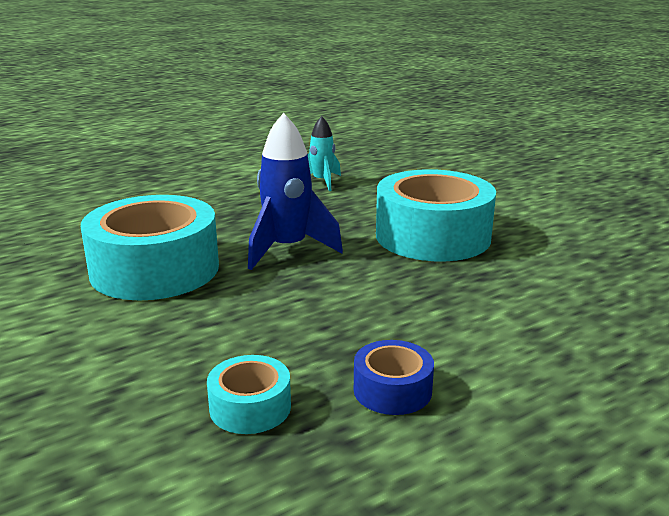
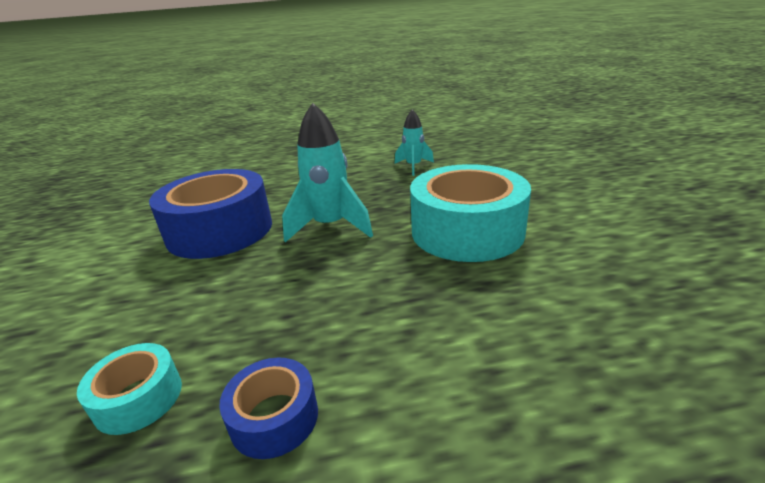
camera: 25 degrees right, 5 degrees up
turquoise tape [81,195,219,300] -> blue tape [149,169,272,259]
blue rocket [248,113,343,270] -> turquoise rocket [282,103,373,242]

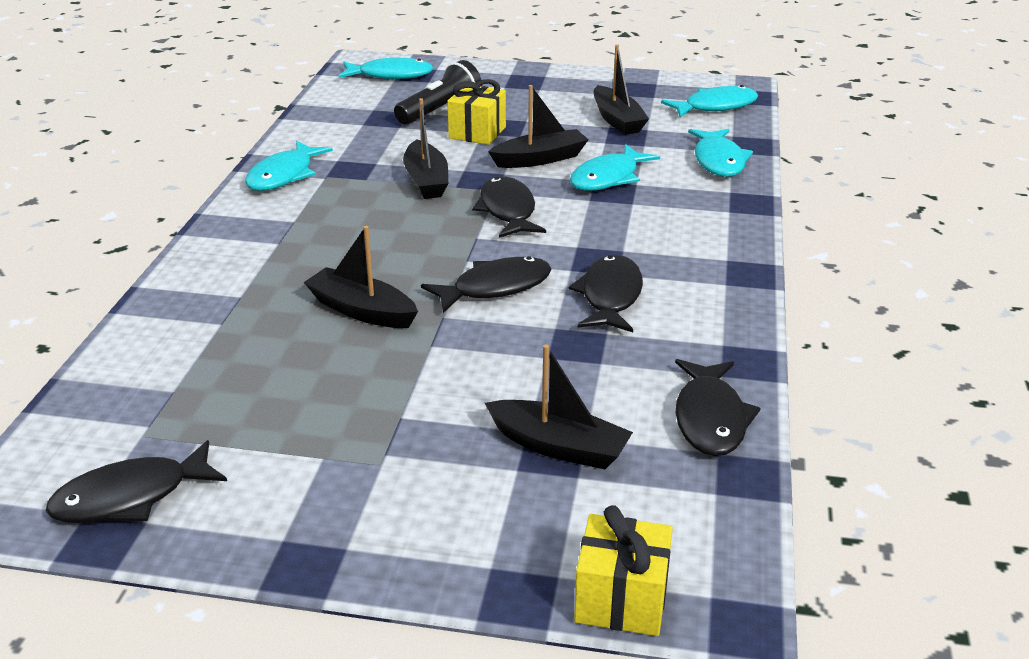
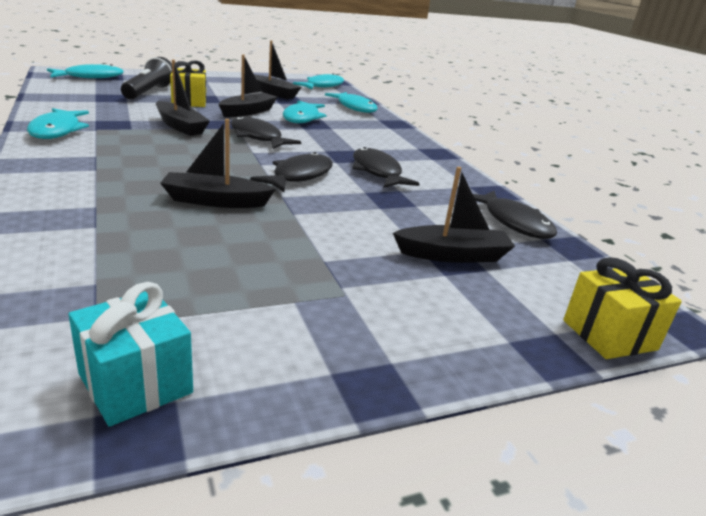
camera: 35 degrees left, 5 degrees down
black fish [46,440,227,523] -> turquoise gift [68,282,193,427]

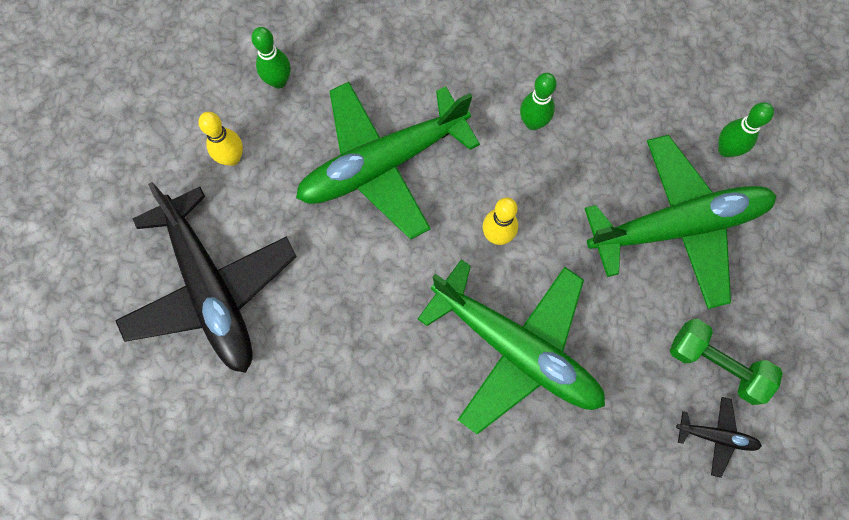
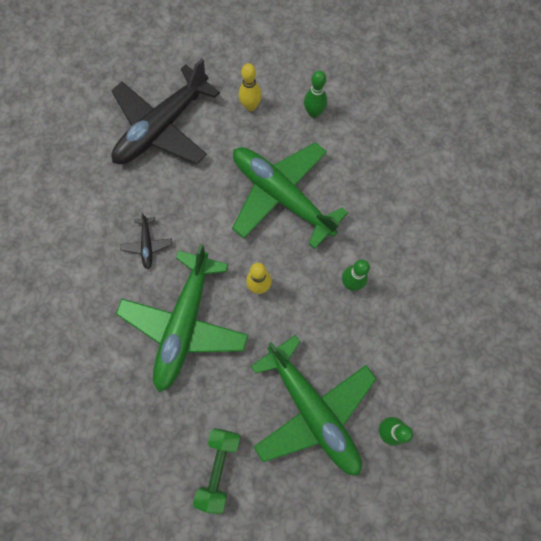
camera: 70 degrees right, 0 degrees up
black plane [676,397,762,478] -> black plane moved to [120,212,172,269]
■ ■ ■ ■ ■ ■ ■
*What you need to do*. Nothing in the records should be changed in the copy, but the pictures must be left out.

*The answer*.
camera: 25 degrees right, 5 degrees up
turquoise tape [81,195,219,300] -> blue tape [149,169,272,259]
blue rocket [248,113,343,270] -> turquoise rocket [282,103,373,242]

camera: 35 degrees left, 5 degrees down
black fish [46,440,227,523] -> turquoise gift [68,282,193,427]

camera: 70 degrees right, 0 degrees up
black plane [676,397,762,478] -> black plane moved to [120,212,172,269]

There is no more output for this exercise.